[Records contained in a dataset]
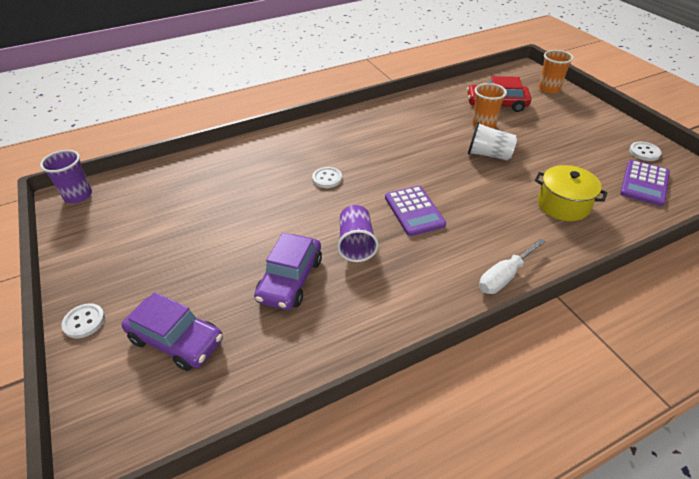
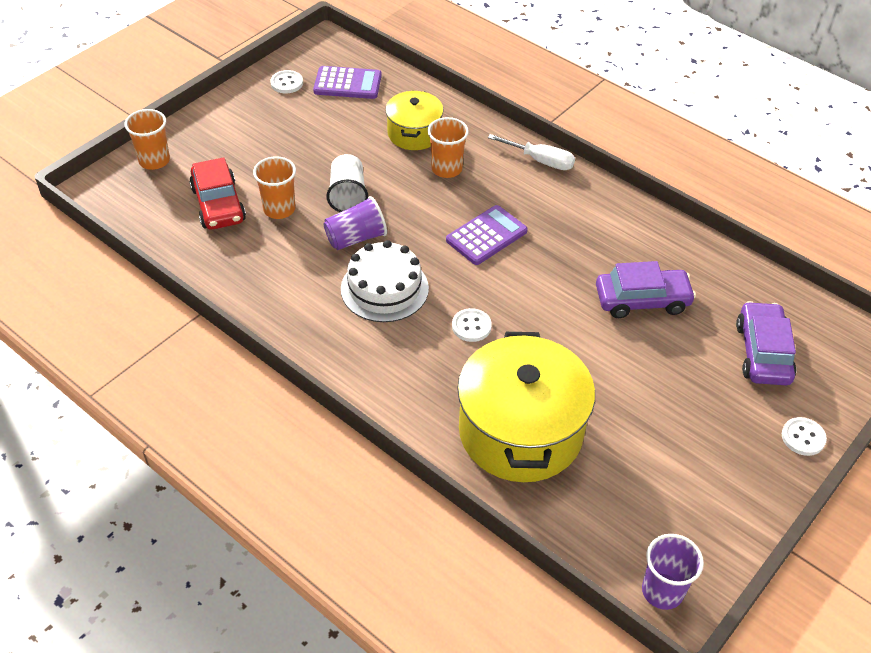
camera: 115 degrees left, 5 degrees up
(229, 175) = (520, 431): none -> yellow pot
(356, 244) = (564, 267): purple cup -> purple cup (356, 238)
(384, 151) = (384, 288): none -> white cake
(507, 211) = (446, 169): none -> orange cup

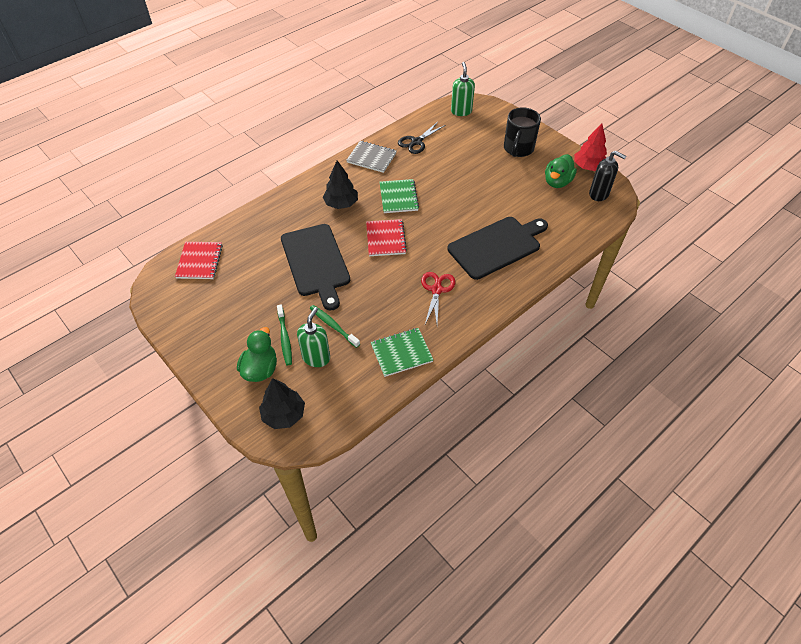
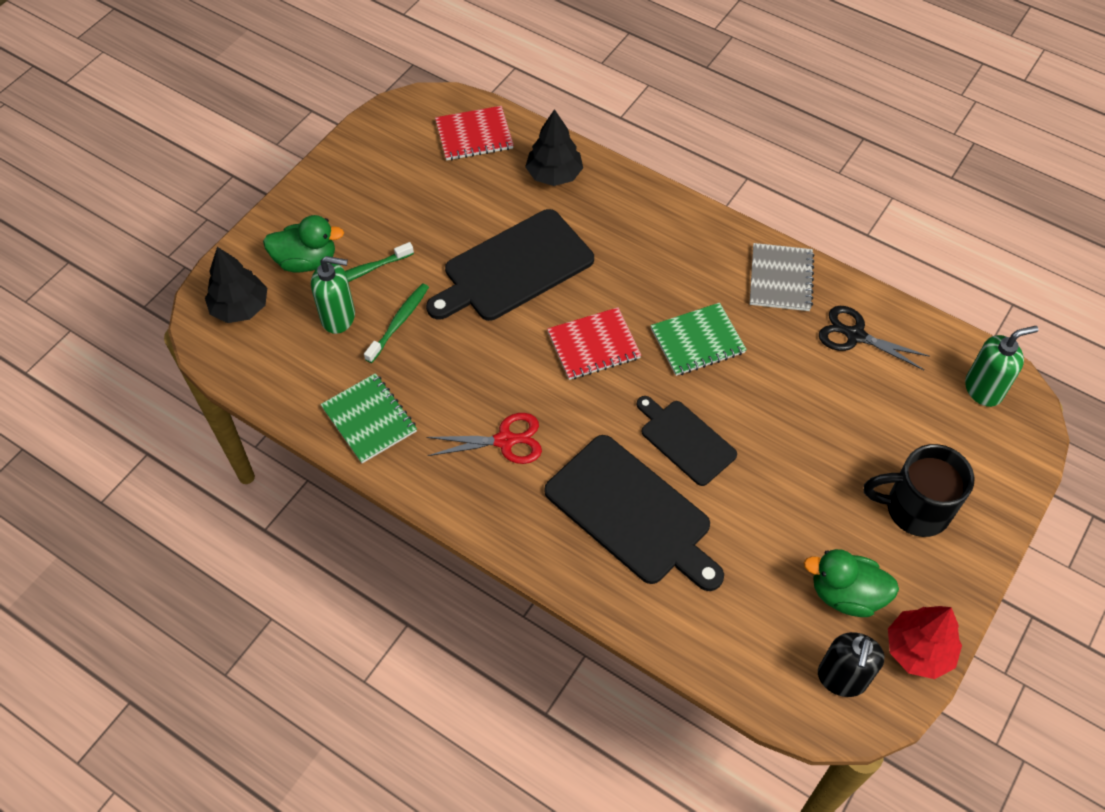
camera: 75 degrees right, 5 degrees up
(341, 204) = (651, 266): black tree -> black tree (554, 175)
(458, 216) = (685, 440): none -> black cutting board

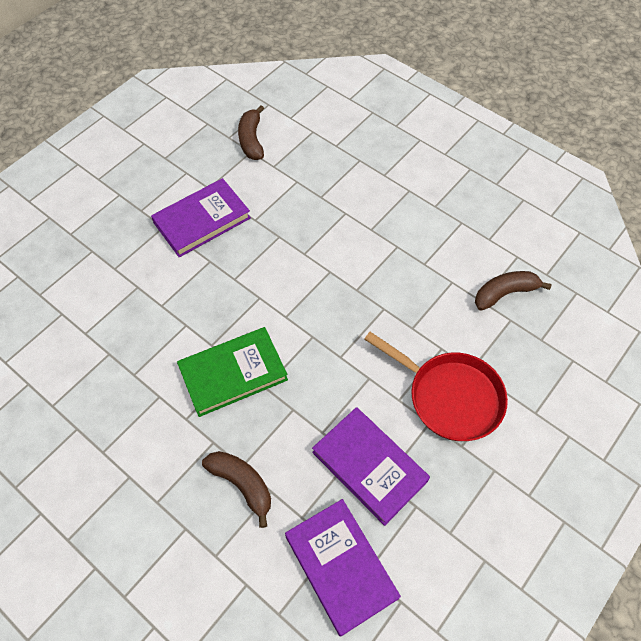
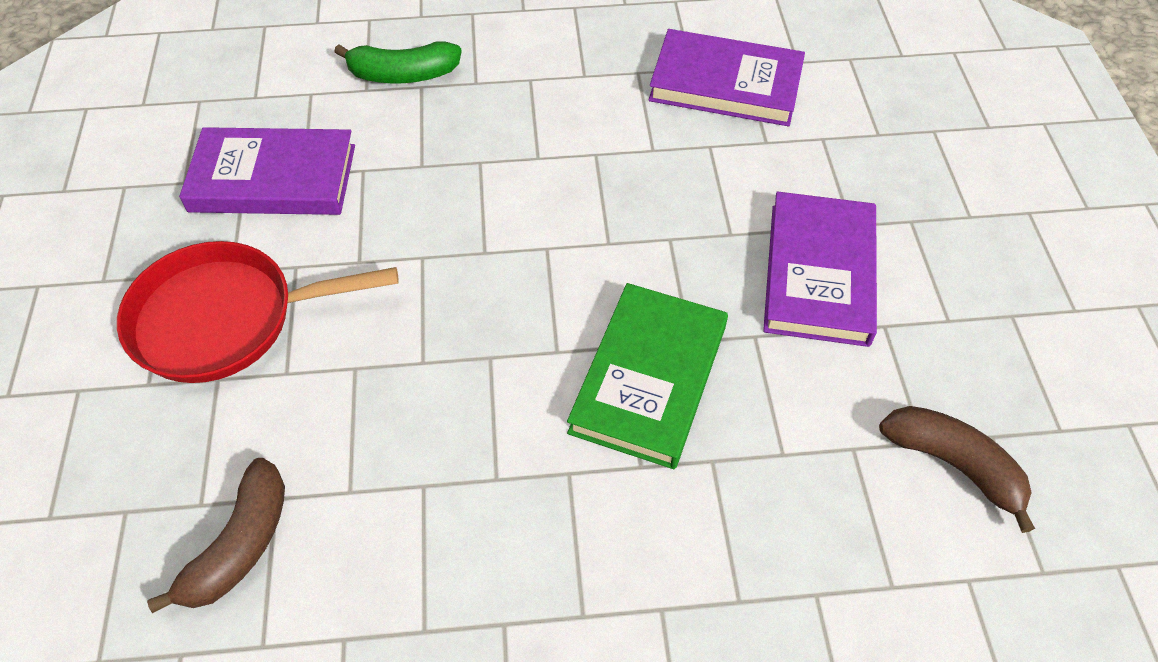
camera: 135 degrees right, 5 degrees down
(233, 373) = (532, 147): green book -> green book (648, 378)
(242, 484) = (403, 75): brown banana -> green banana
(341, 566) = (231, 87): purple book -> purple book (725, 84)

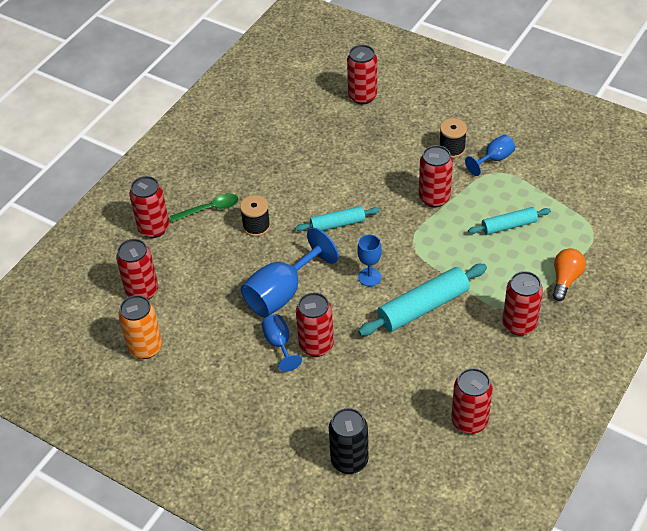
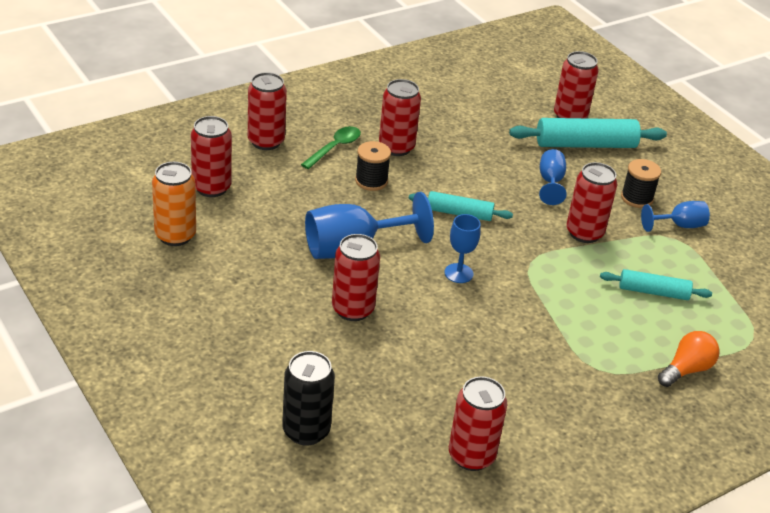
camera: 20 degrees right, 10 degrees down
(209, 209) = (334, 148): green spoon -> green spoon turned 60 degrees counterclockwise
(279, 344) = (314, 291): blue goblet -> blue goblet (550, 182)
(423, 307) = (498, 325): turquoise rolling pin -> turquoise rolling pin (585, 145)
(519, 324) = (599, 389): red can -> red can (396, 147)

_Work request_
Scan the records for the string "degrees" and show every line that contains it.

_Response to this exercise_
camera: 115 degrees left, 5 degrees up
camera: 75 degrees right, 5 degrees up
camera: 135 degrees right, 5 degrees down
camera: 20 degrees right, 10 degrees down
(209, 209) = (334, 148): green spoon -> green spoon turned 60 degrees counterclockwise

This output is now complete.